◆ TASK ITEM
Ignoring every picture, transcribe the data in full as it stands.

◆ Dataset entries
>>>>

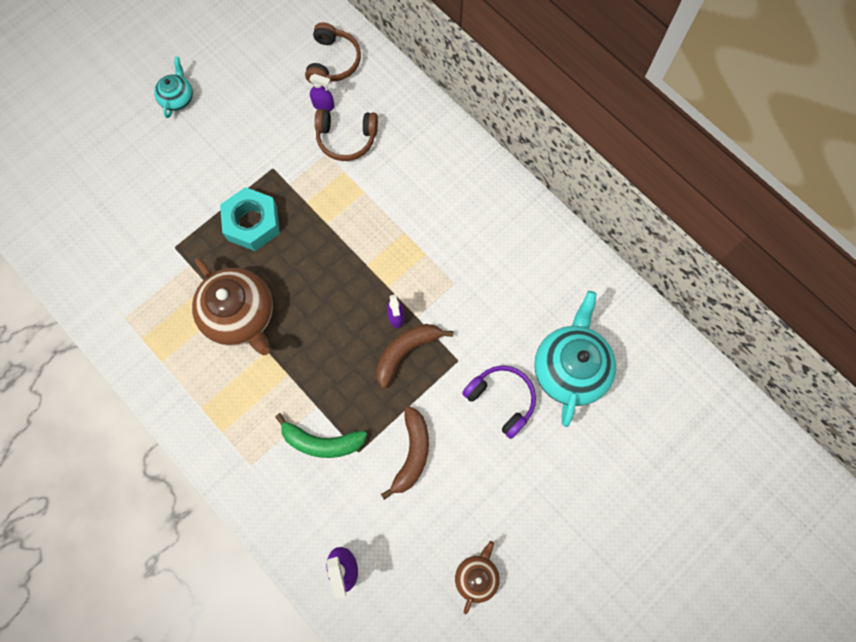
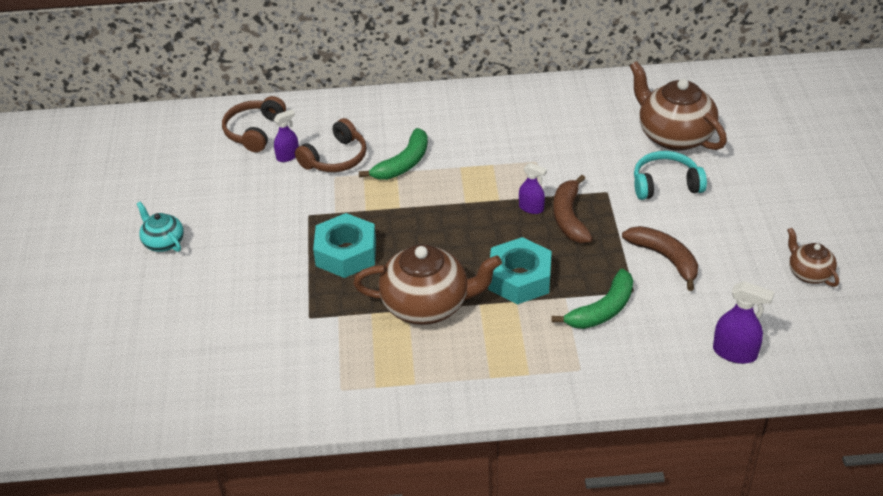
camera: 50 degrees left, 30 degrees down
(312, 361) = (519, 278): none -> turquoise nut
(333, 62) = (255, 131): brown headphones -> brown headphones turned 120 degrees counterclockwise
(376, 190) = (403, 164): none -> green banana
(501, 400) = (665, 184): purple headphones -> turquoise headphones
(570, 368) = (674, 135): turquoise teapot -> brown teapot

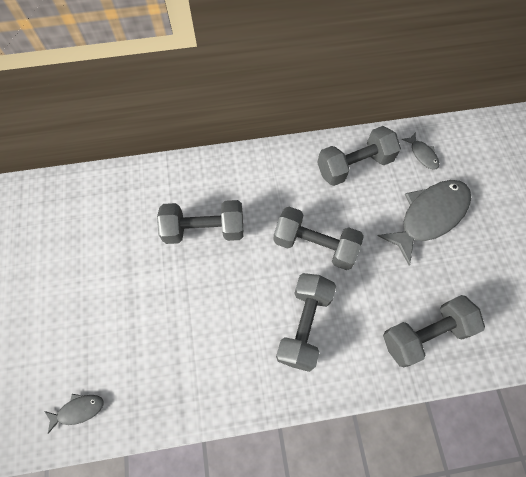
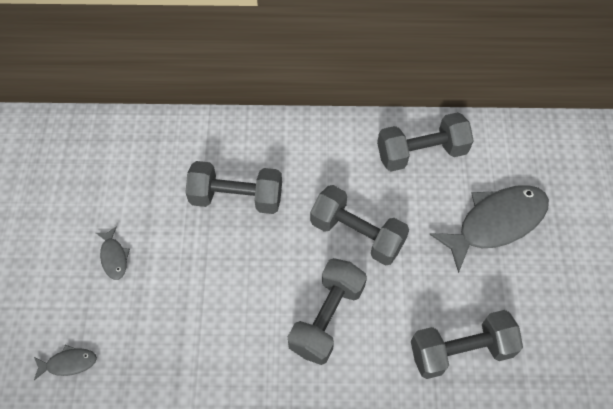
camera: 10 degrees right, 5 degrees down
(422, 154) = (504, 152): grey fish -> grey fish (114, 257)

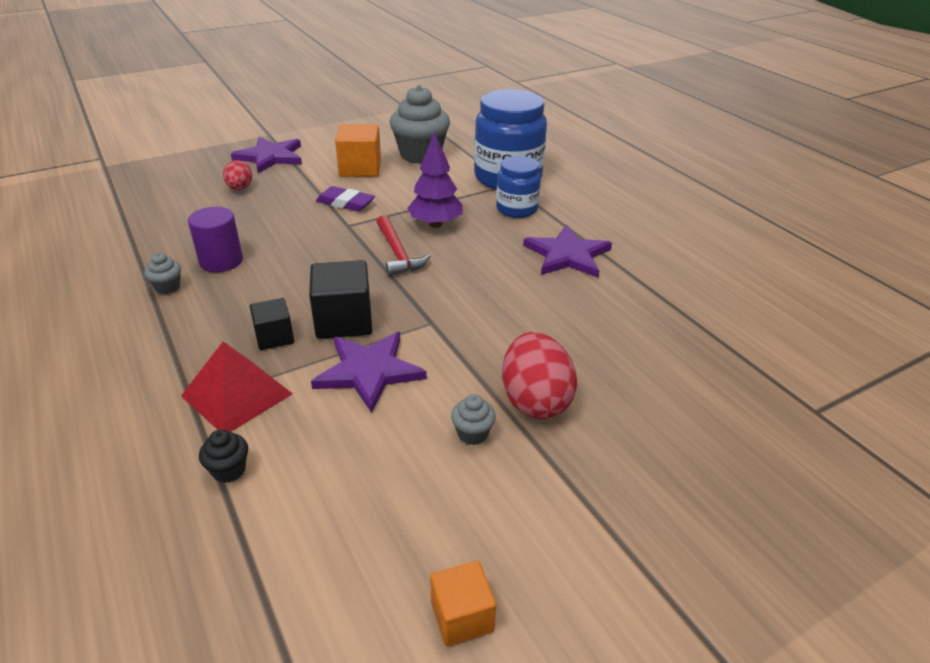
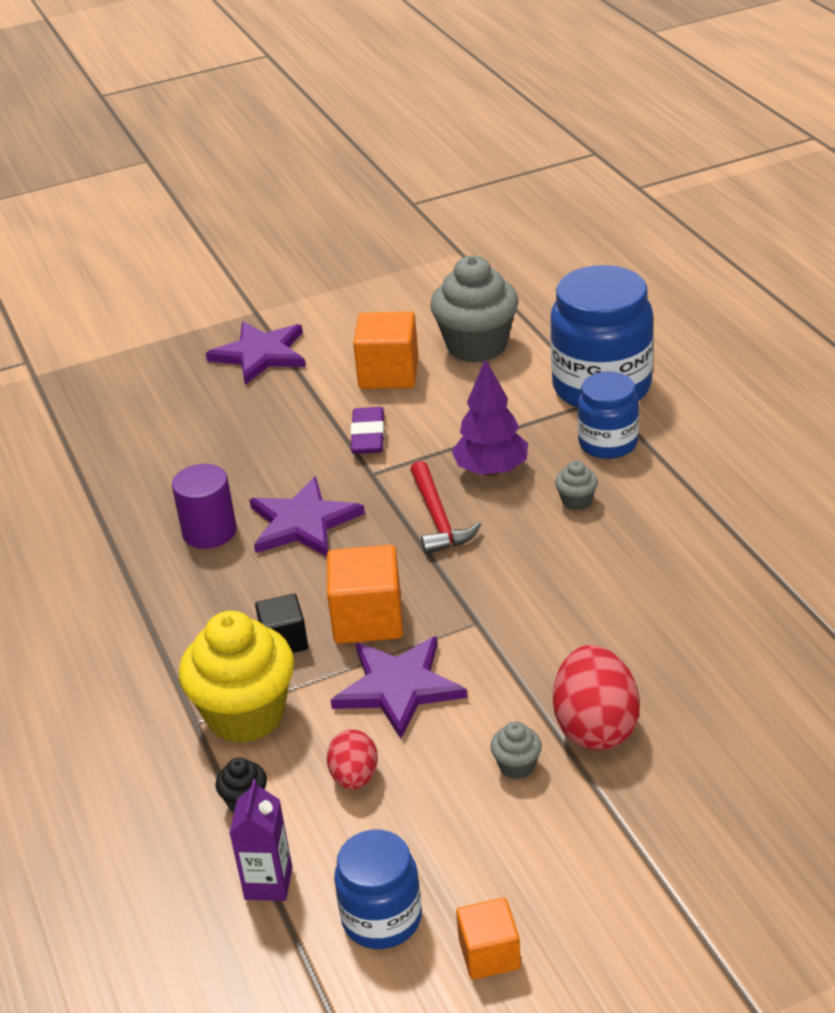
camera: 10 degrees right, 0 degrees up
(167, 287) = (147, 571): grey cupcake -> grey cupcake (576, 501)
(237, 395) = (246, 715): red pyramid -> yellow cupcake
(240, 188) = (222, 412): red egg -> red egg (354, 777)
(244, 549) = (268, 883): none -> purple carton
(344, 321) = (368, 619): black cube -> orange cube
(345, 203) = (368, 436): purple eraser -> purple eraser turned 60 degrees clockwise
(354, 582) = (382, 919): none -> blue jar
(567, 255) = (668, 520): purple star -> purple star (303, 522)

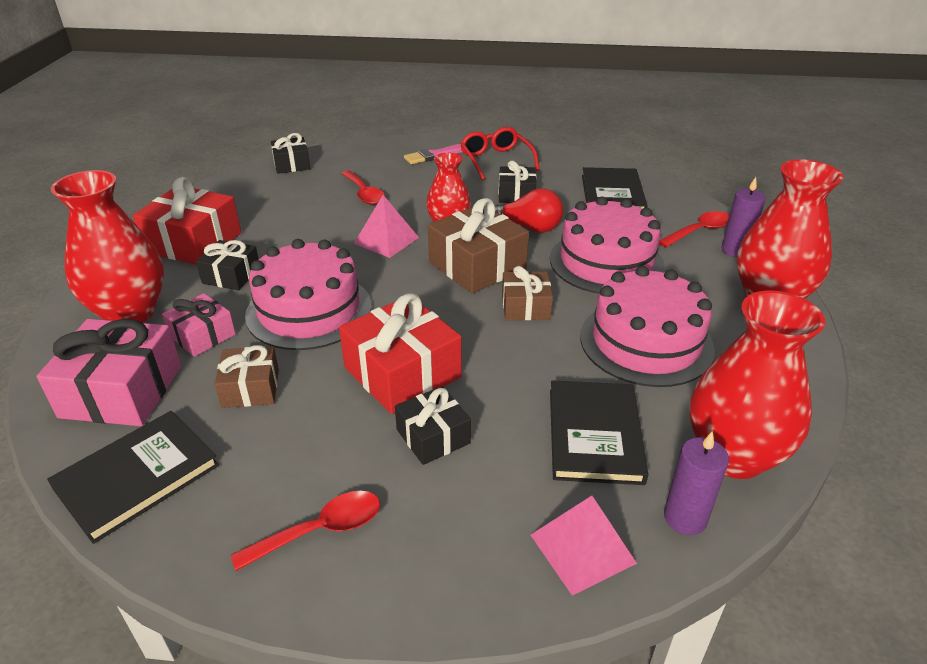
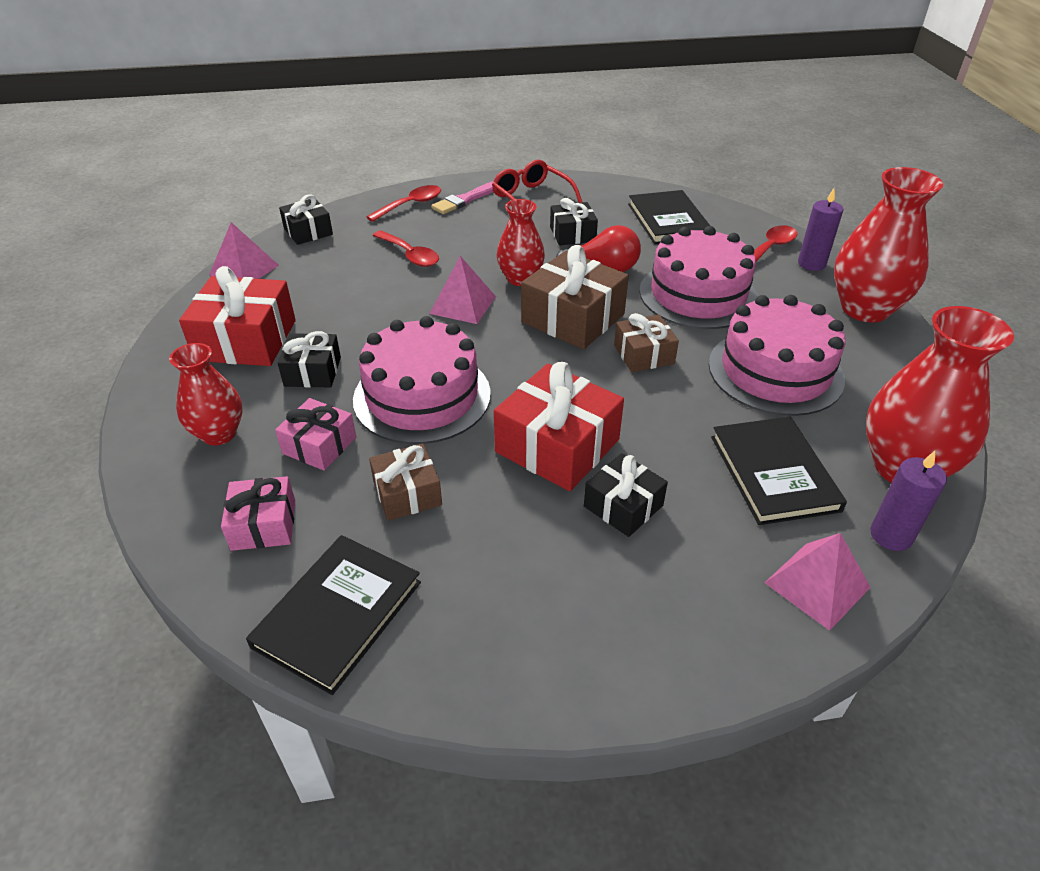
camera: 15 degrees left, 5 degrees up
(122, 391) = (263, 525): pink gift -> pink gift, size x0.59
(130, 312) = (219, 434): red vase -> red vase, size x0.60
(224, 187) = (244, 270): none -> pink pyramid
(320, 530) = (563, 625): red spoon -> red spoon (411, 205)

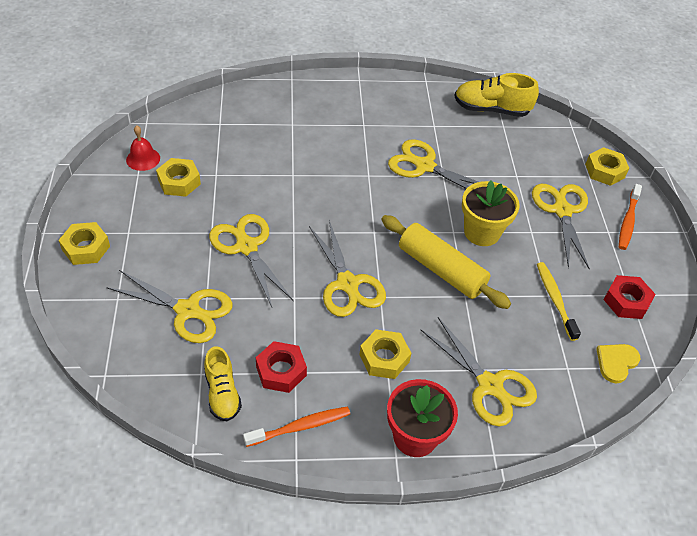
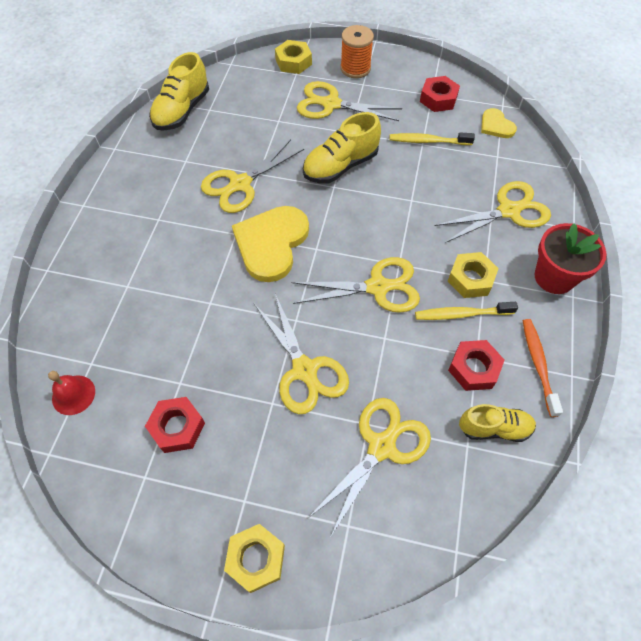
camera: 70 degrees left, 10 degrees up
(143, 159) = (118, 467): red bell -> red bell (73, 395)
(179, 182) = (177, 427): yellow nut -> red nut
(246, 247) = (304, 370): yellow scissors -> yellow scissors turned 105 degrees counterclockwise
(339, 355) = (461, 314): none -> yellow toothbrush
(367, 200) = (271, 243): none -> yellow heart
(441, 270) = (377, 208): yellow rolling pin -> none
(482, 232) = (340, 166): yellow flower pot -> yellow shoe
(628, 221) = (355, 68): orange toothbrush -> orange spool

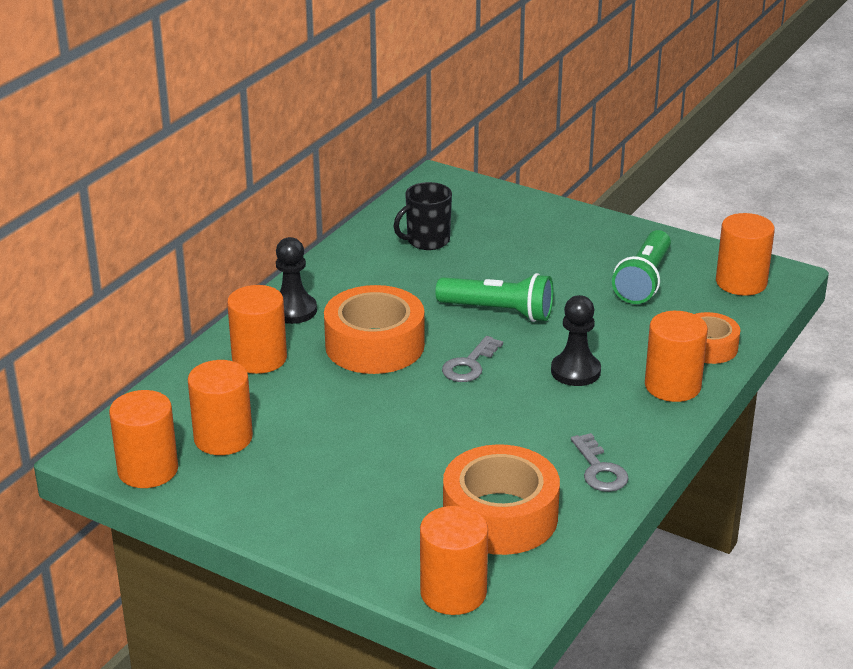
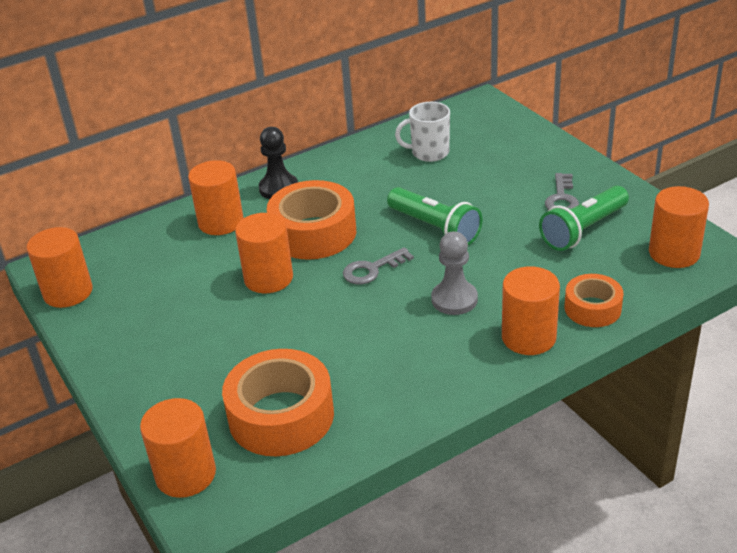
camera: 30 degrees right, 5 degrees up
(223, 438) = (139, 281): orange cylinder -> orange cylinder (268, 278)
(427, 241) = (429, 153): black mug -> white mug
(575, 371) = (454, 299): black pawn -> grey pawn
(599, 469) = (398, 399): grey key -> grey key (562, 198)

<<<<

◆ YOUR SOLUTION
camera: 50 degrees left, 30 degrees down
(312, 361) = (519, 278): none -> turquoise nut
(333, 62) = (255, 131): brown headphones -> brown headphones turned 120 degrees counterclockwise
(376, 190) = (403, 164): none -> green banana
(501, 400) = (665, 184): purple headphones -> turquoise headphones
(570, 368) = (674, 135): turquoise teapot -> brown teapot

camera: 10 degrees right, 5 degrees down
(422, 154) = (504, 152): grey fish -> grey fish (114, 257)

camera: 10 degrees right, 0 degrees up
(167, 287) = (147, 571): grey cupcake -> grey cupcake (576, 501)
(237, 395) = (246, 715): red pyramid -> yellow cupcake
(240, 188) = (222, 412): red egg -> red egg (354, 777)
(244, 549) = (268, 883): none -> purple carton
(344, 321) = (368, 619): black cube -> orange cube
(345, 203) = (368, 436): purple eraser -> purple eraser turned 60 degrees clockwise
(354, 582) = (382, 919): none -> blue jar
(567, 255) = (668, 520): purple star -> purple star (303, 522)

camera: 15 degrees left, 5 degrees up
(122, 391) = (263, 525): pink gift -> pink gift, size x0.59
(130, 312) = (219, 434): red vase -> red vase, size x0.60
(224, 187) = (244, 270): none -> pink pyramid
(320, 530) = (563, 625): red spoon -> red spoon (411, 205)

camera: 70 degrees left, 10 degrees up
(143, 159) = (118, 467): red bell -> red bell (73, 395)
(179, 182) = (177, 427): yellow nut -> red nut
(246, 247) = (304, 370): yellow scissors -> yellow scissors turned 105 degrees counterclockwise
(339, 355) = (461, 314): none -> yellow toothbrush
(367, 200) = (271, 243): none -> yellow heart
(441, 270) = (377, 208): yellow rolling pin -> none
(482, 232) = (340, 166): yellow flower pot -> yellow shoe
(628, 221) = (355, 68): orange toothbrush -> orange spool

camera: 30 degrees right, 5 degrees up
(223, 438) = (139, 281): orange cylinder -> orange cylinder (268, 278)
(427, 241) = (429, 153): black mug -> white mug
(575, 371) = (454, 299): black pawn -> grey pawn
(599, 469) = (398, 399): grey key -> grey key (562, 198)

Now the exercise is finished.